WHAT TO PRODUCE: Please repeat, exactly as written, the line containing "orange arrow: (730, 380)" and every line after it through the end of the records below, leaving out any pictures.

(Shape state change listings)
════════════════════
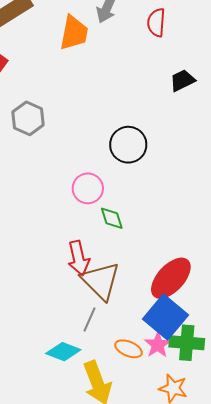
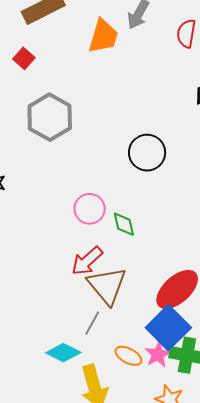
gray hexagon: (28, 118) -> (50, 117), size x1.4
pink circle: (88, 188) -> (90, 209), moved
red arrow: (78, 258) -> (87, 261), turned 56

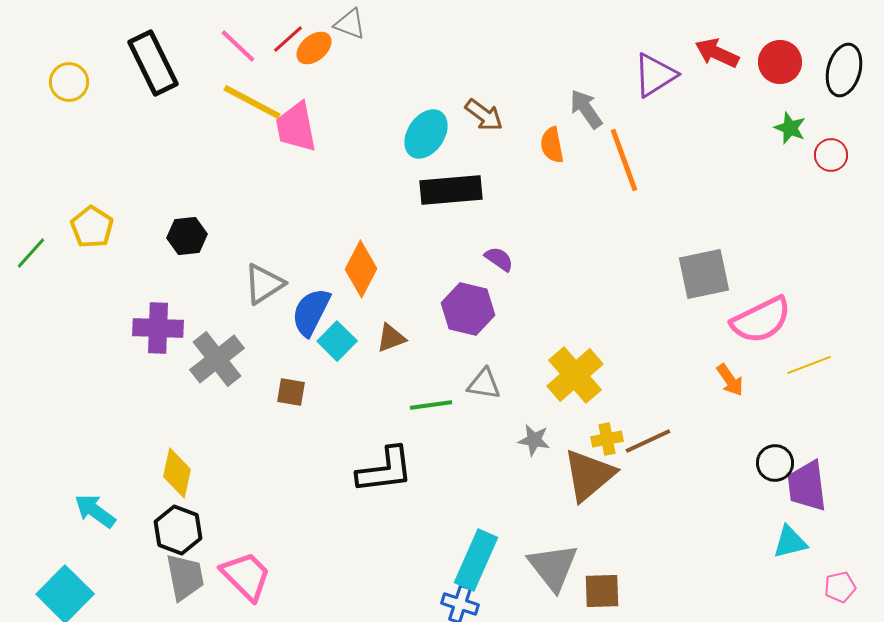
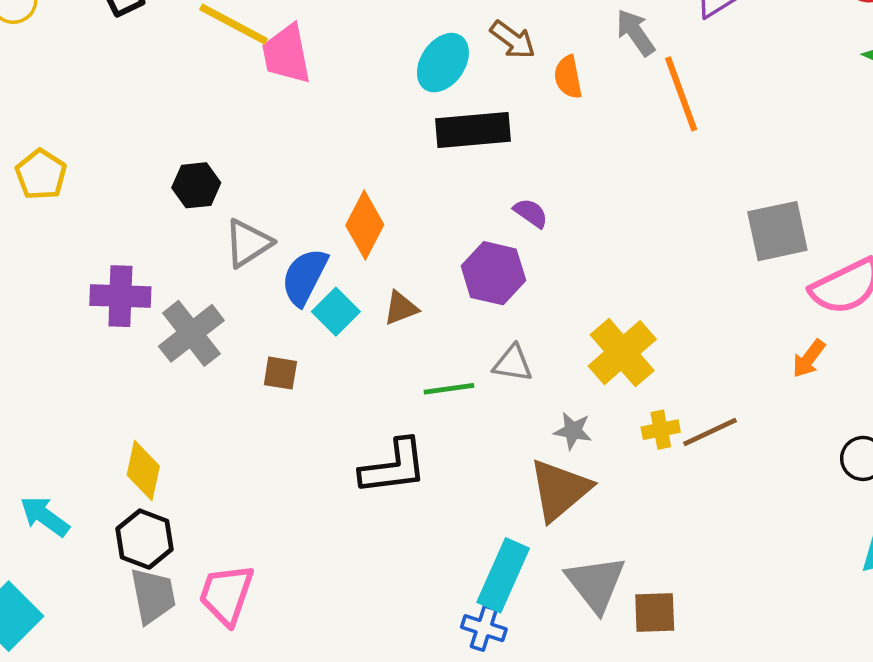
orange semicircle: (552, 145) -> (568, 77), moved
black hexagon: (187, 236) -> (196, 185), moved
orange arrow: (730, 380) -> (809, 359), turned 72
brown triangle: (589, 475) -> (560, 490), moved
pink trapezoid: (246, 576) -> (226, 594), turned -116

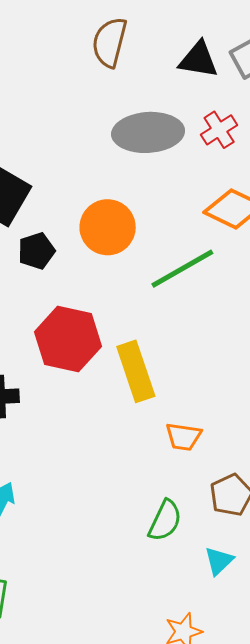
════════════════════
SOLUTION TO THE PROBLEM:
orange arrow: (730, 380) -> (809, 359), turned 72
brown triangle: (589, 475) -> (560, 490), moved
pink trapezoid: (246, 576) -> (226, 594), turned -116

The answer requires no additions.